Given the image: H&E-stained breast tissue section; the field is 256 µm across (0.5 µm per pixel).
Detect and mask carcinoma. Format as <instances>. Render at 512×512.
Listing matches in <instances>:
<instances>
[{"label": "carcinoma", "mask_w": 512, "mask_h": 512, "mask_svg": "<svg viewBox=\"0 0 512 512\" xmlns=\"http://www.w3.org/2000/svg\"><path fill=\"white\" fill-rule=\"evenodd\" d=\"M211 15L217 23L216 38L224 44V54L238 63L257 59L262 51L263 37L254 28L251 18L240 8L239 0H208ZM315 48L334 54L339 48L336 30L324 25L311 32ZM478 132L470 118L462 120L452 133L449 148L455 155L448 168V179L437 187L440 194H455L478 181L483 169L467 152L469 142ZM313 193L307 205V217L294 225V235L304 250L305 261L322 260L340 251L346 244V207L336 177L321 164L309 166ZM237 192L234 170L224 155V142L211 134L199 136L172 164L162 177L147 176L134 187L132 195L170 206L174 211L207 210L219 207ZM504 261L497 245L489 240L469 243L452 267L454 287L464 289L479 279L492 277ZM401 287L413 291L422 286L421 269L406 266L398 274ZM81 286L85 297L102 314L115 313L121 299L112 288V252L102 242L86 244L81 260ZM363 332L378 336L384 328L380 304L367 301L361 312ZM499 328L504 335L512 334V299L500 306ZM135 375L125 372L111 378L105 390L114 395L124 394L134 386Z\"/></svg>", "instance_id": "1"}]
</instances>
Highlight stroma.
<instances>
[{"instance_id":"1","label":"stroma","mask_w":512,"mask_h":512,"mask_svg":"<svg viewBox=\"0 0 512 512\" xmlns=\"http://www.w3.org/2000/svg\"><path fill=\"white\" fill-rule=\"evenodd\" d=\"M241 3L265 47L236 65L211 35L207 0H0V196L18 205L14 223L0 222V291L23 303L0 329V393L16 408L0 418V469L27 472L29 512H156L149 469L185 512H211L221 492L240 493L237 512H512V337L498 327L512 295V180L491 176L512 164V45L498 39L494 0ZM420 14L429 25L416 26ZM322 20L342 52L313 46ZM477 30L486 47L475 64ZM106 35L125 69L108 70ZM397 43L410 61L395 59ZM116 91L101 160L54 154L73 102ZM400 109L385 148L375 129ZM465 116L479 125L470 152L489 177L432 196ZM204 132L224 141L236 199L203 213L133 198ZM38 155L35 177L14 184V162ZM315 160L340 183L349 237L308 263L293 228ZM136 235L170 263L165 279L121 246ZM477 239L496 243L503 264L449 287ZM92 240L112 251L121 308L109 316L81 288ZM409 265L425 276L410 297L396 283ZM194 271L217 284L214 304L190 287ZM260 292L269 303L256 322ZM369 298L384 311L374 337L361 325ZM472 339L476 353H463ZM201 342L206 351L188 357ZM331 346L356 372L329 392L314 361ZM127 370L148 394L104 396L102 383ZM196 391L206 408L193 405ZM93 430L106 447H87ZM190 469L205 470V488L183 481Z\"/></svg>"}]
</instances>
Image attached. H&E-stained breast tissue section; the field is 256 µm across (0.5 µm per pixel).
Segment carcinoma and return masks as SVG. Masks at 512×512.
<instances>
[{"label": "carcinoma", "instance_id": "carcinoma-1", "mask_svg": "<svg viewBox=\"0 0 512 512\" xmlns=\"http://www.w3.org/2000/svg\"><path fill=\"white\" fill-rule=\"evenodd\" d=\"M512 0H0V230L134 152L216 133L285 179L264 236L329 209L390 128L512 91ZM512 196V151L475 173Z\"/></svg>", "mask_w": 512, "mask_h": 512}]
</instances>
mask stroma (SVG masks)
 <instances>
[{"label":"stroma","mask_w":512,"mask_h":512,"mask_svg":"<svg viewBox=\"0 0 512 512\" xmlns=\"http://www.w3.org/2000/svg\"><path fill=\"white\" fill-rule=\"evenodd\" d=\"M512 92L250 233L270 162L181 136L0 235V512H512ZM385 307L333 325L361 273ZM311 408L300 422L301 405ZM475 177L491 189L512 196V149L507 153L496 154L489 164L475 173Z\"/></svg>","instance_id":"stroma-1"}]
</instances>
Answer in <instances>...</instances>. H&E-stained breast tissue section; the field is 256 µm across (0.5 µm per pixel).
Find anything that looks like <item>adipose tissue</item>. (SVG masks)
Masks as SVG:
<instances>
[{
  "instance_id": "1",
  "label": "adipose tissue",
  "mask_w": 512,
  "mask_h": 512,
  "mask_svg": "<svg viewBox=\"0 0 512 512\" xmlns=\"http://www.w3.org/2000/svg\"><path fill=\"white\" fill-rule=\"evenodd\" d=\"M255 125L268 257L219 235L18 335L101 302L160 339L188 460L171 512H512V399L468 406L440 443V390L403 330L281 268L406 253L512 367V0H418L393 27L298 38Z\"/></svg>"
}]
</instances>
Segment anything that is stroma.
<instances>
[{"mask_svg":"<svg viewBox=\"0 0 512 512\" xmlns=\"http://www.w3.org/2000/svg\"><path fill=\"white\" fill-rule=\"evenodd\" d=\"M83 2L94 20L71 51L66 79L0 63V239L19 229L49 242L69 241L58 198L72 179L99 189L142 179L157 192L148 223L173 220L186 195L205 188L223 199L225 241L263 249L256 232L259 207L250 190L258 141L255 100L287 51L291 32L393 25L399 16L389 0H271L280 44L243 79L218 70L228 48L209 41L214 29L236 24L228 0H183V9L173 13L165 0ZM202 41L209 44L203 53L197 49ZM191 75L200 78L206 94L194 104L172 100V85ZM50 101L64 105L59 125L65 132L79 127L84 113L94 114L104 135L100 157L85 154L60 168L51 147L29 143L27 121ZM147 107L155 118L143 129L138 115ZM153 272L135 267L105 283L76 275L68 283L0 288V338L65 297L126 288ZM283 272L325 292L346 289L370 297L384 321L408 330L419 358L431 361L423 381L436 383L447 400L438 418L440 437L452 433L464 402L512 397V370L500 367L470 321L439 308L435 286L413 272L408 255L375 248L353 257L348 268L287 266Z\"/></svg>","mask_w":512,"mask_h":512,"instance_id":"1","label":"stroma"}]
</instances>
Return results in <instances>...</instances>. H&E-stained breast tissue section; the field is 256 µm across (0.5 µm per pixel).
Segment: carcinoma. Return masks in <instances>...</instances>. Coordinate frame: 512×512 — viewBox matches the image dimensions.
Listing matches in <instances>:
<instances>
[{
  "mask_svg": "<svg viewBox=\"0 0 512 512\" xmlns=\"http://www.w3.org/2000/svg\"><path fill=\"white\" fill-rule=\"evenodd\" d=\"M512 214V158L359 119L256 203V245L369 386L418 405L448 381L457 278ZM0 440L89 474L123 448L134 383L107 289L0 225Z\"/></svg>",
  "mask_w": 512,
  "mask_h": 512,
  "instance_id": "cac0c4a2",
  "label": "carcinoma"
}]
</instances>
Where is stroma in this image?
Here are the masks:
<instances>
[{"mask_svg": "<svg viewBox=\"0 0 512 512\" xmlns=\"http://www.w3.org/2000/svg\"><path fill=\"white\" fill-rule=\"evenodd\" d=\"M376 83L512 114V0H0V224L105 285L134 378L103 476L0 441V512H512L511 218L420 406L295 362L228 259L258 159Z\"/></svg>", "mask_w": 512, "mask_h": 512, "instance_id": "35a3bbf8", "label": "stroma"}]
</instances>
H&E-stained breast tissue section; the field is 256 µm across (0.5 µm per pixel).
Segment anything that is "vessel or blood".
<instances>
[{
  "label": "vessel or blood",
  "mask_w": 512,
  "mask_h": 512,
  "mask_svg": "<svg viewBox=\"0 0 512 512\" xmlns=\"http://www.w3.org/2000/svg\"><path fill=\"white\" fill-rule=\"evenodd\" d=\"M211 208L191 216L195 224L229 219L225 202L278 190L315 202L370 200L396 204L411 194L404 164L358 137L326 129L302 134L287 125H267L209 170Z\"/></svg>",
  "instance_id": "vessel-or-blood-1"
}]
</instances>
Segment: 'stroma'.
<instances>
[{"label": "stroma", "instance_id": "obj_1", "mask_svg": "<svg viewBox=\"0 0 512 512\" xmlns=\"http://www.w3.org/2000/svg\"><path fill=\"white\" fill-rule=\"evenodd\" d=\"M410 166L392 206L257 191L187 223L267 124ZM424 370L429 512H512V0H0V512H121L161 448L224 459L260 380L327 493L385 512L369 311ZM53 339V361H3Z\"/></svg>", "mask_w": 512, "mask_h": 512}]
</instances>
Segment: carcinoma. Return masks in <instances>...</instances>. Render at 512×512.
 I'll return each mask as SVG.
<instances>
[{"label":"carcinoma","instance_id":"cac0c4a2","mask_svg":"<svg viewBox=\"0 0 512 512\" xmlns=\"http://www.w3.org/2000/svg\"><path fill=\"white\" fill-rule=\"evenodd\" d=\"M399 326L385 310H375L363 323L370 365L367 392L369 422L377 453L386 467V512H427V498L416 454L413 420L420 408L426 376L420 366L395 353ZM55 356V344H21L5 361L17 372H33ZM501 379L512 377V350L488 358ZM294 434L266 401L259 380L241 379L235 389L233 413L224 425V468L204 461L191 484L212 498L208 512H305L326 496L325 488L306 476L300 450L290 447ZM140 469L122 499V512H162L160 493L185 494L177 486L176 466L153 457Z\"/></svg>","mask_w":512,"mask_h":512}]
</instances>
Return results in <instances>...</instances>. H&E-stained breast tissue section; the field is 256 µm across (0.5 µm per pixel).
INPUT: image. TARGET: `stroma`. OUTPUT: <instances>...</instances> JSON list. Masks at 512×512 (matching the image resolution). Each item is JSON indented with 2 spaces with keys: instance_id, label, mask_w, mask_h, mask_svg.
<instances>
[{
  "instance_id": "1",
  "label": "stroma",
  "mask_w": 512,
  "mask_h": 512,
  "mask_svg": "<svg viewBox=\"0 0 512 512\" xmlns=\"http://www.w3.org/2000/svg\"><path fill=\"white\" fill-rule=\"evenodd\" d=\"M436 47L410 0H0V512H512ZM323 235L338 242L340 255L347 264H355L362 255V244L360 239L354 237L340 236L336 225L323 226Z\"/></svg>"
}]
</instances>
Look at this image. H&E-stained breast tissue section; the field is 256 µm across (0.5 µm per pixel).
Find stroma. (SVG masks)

━━━━

Exercise
Your task is to gather every line with the word "pixel" and copy it.

Answer for this exercise
Given the image: H&E-stained breast tissue section; the field is 256 µm across (0.5 µm per pixel).
Image attached. H&E-stained breast tissue section; the field is 256 µm across (0.5 µm per pixel).
Answer in <instances>...</instances>. H&E-stained breast tissue section; the field is 256 µm across (0.5 µm per pixel).
Return results in <instances>...</instances>. H&E-stained breast tissue section; the field is 256 µm across (0.5 µm per pixel).
H&E-stained breast tissue section; the field is 256 µm across (0.5 µm per pixel).
Return results in <instances>...</instances>. H&E-stained breast tissue section; the field is 256 µm across (0.5 µm per pixel).
Look at this image. H&E-stained breast tissue section; the field is 256 µm across (0.5 µm per pixel).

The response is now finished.